→ **What to do**
Say how many lines in the listing below contain the word "none". Give the number alone.
*** Opening of Input records ***
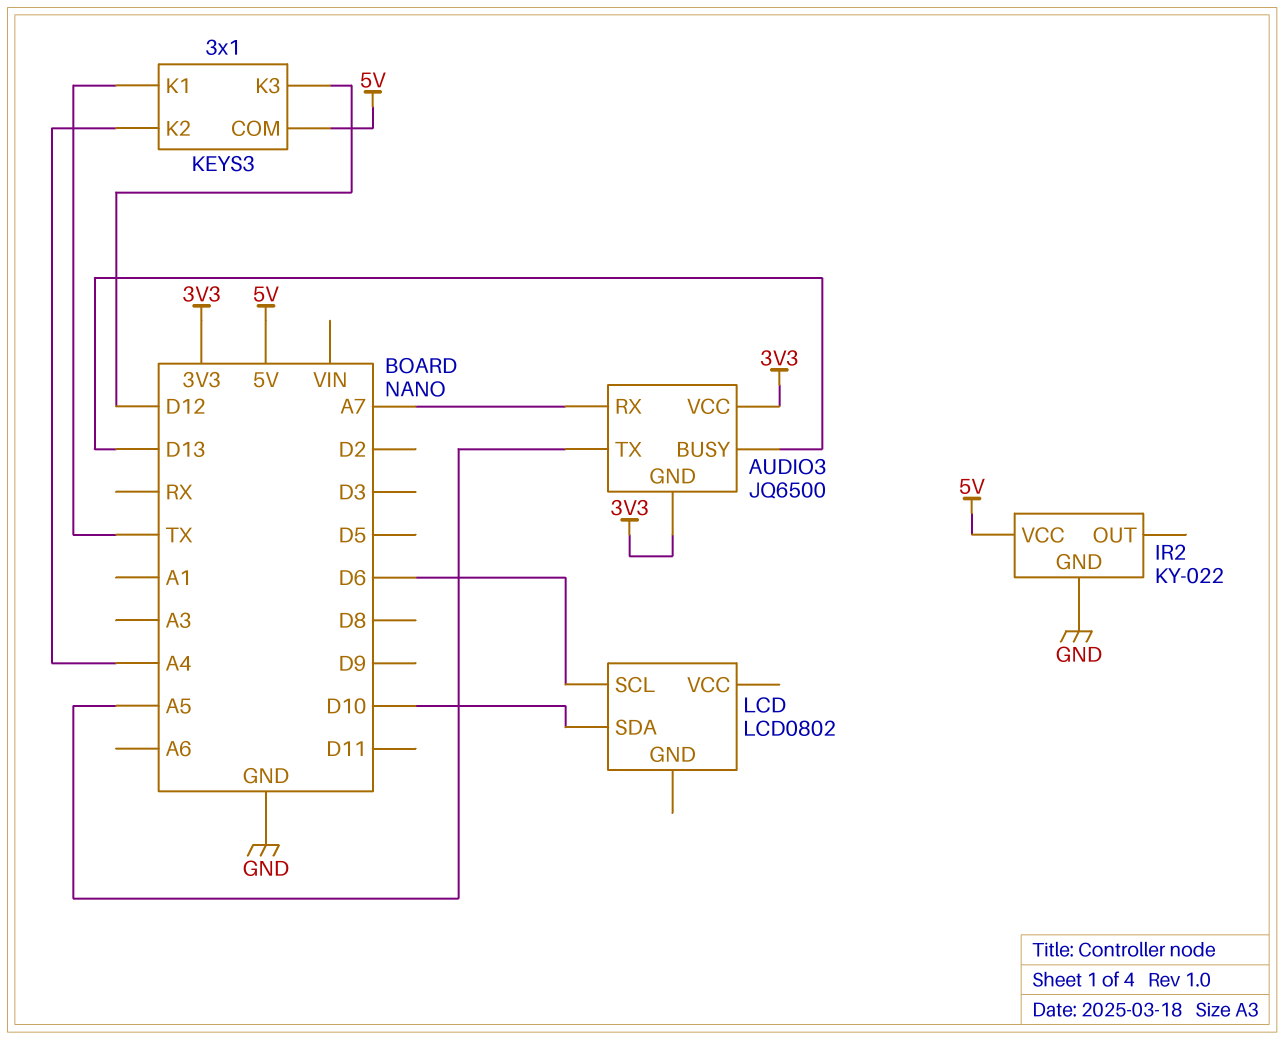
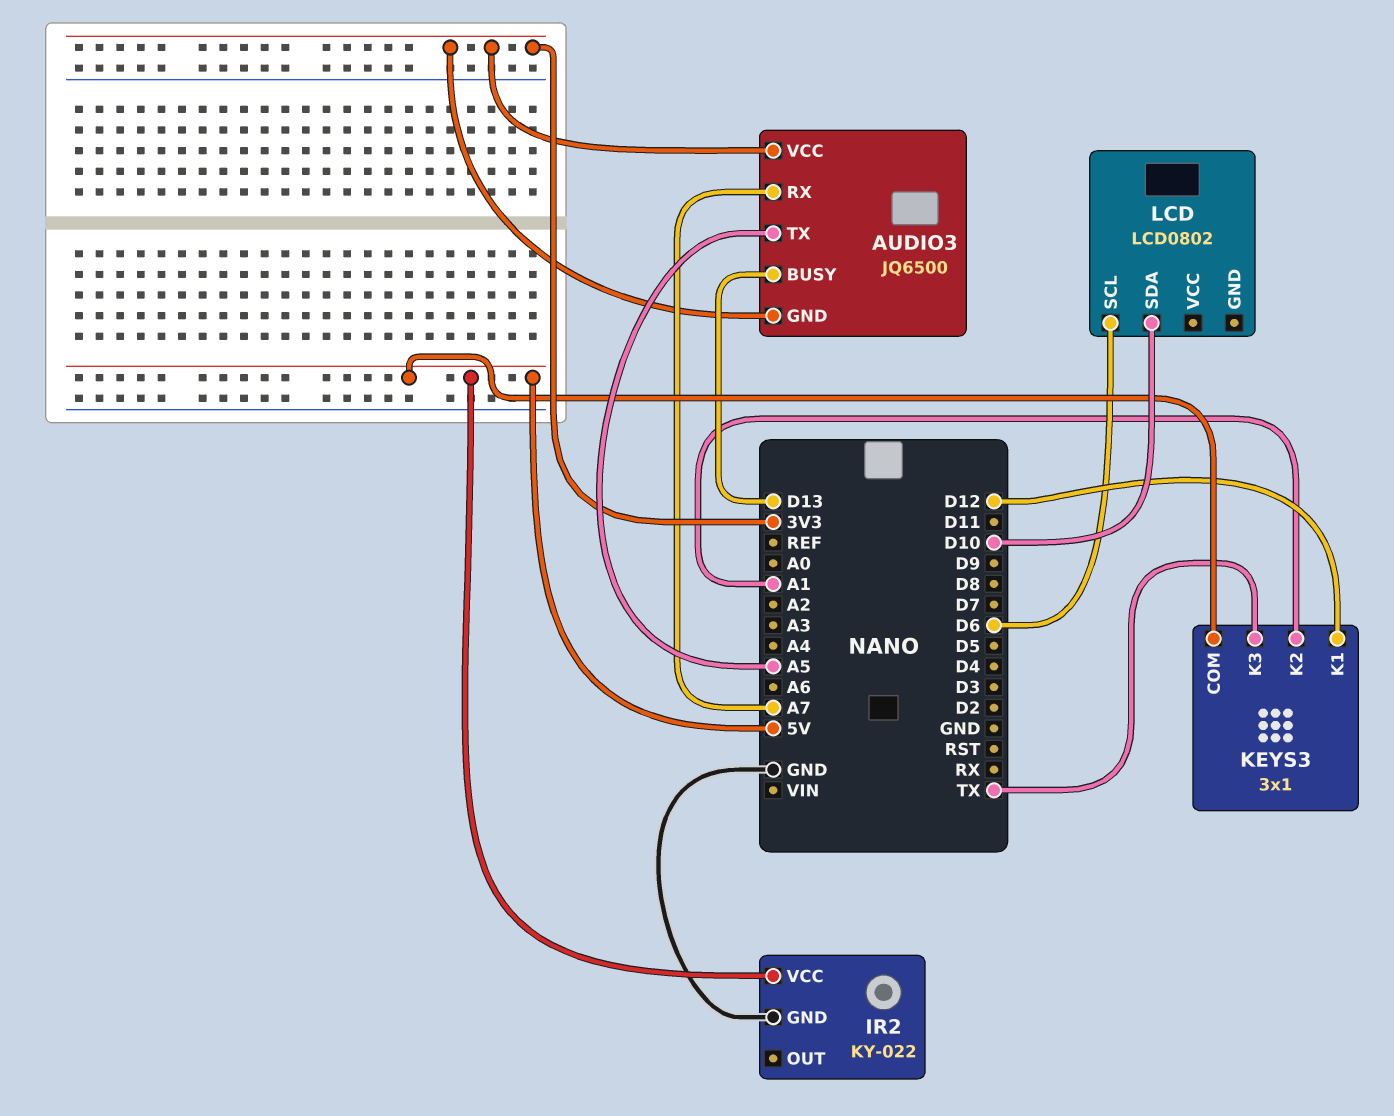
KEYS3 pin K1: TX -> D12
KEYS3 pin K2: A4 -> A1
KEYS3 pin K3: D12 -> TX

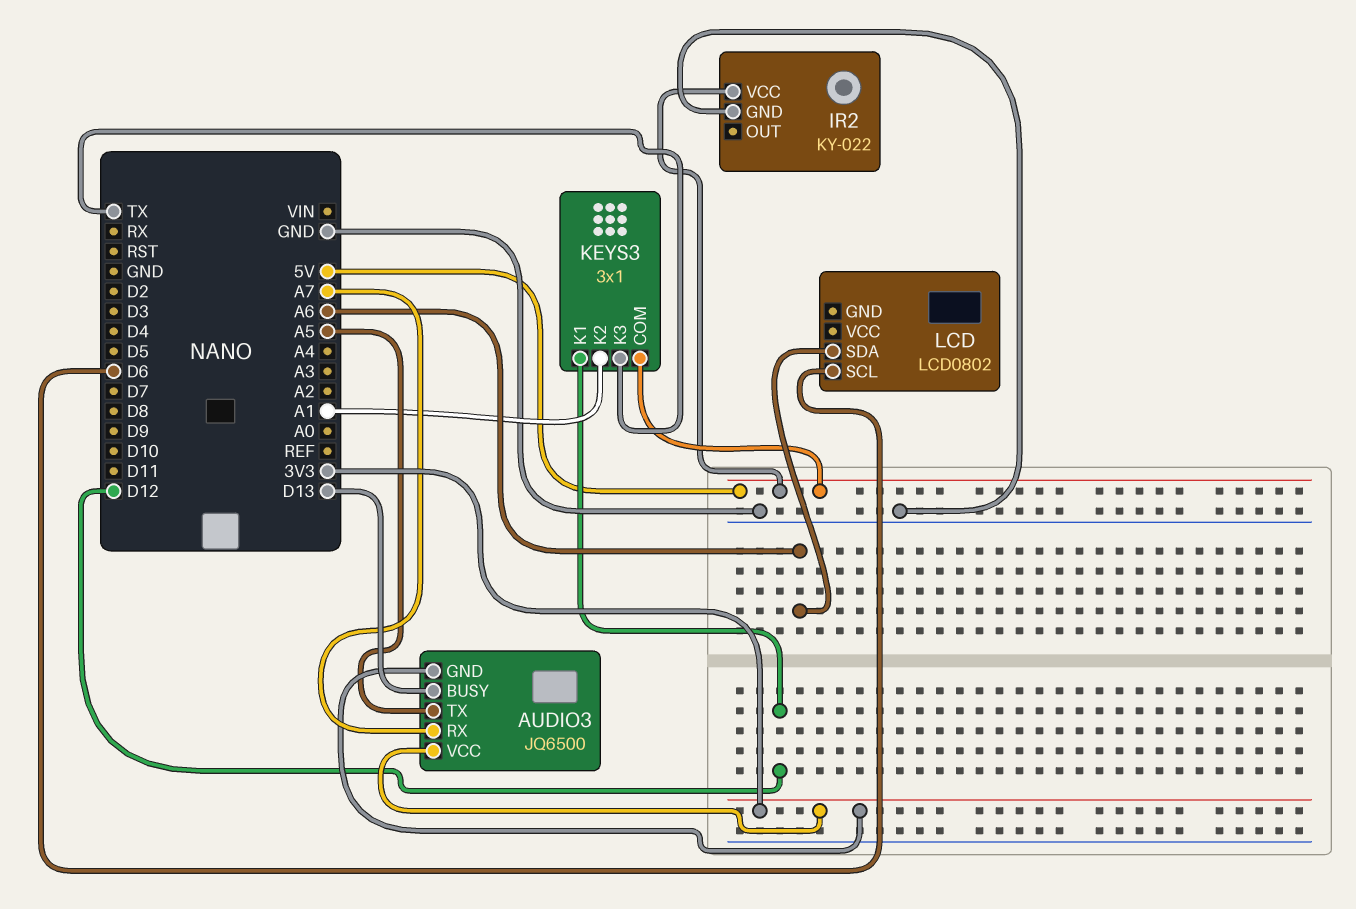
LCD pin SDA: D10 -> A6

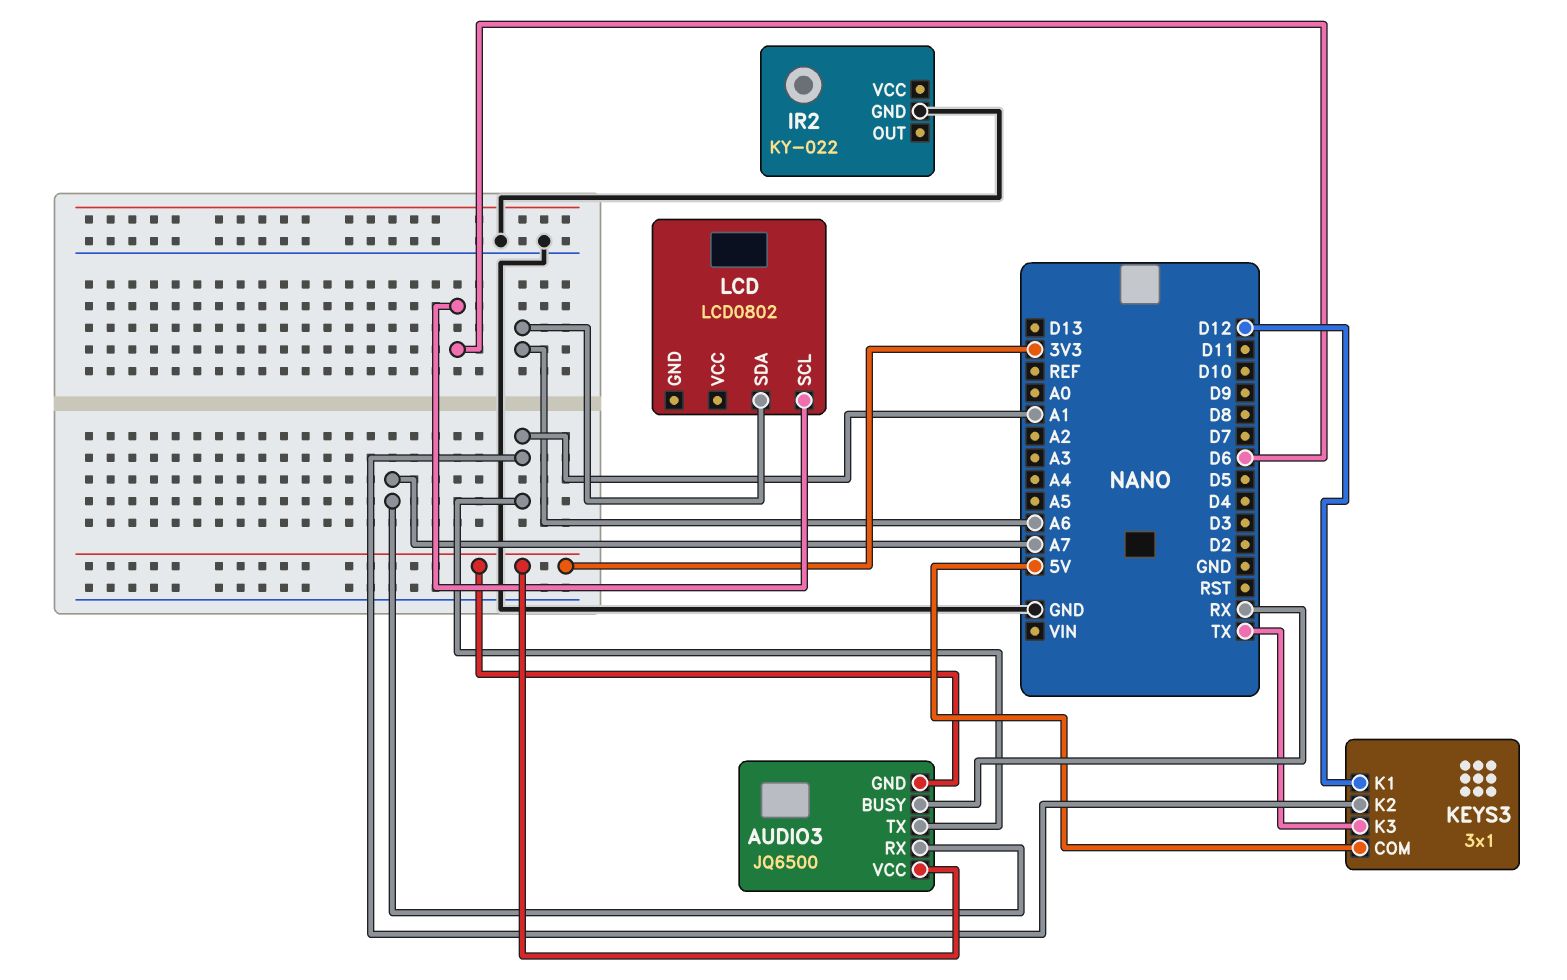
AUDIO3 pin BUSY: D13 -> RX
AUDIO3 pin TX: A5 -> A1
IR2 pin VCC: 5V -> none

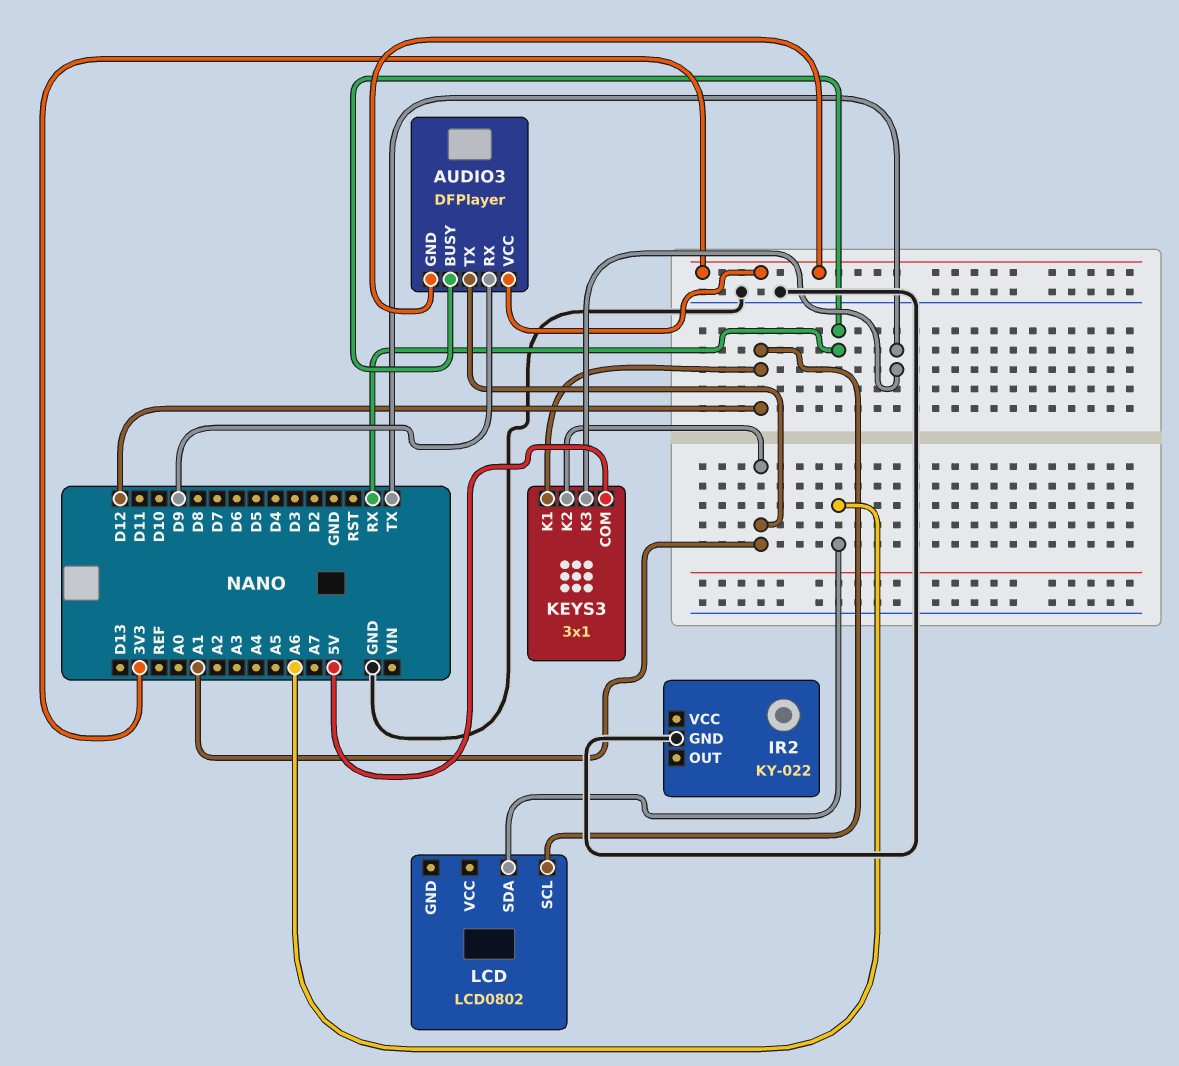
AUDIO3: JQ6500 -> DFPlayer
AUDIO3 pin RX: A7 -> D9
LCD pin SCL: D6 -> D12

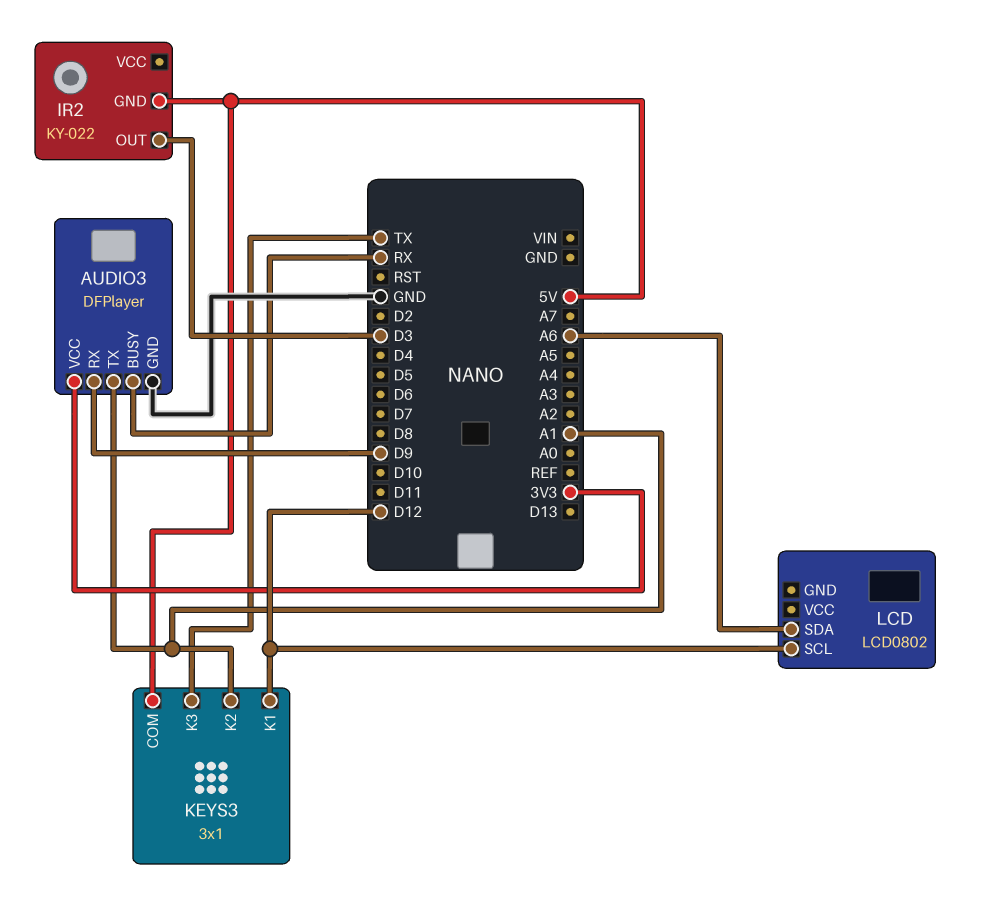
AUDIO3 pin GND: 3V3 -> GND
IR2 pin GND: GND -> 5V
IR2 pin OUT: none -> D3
*** Close of Input records ***
→ **Reply to the exercise**
2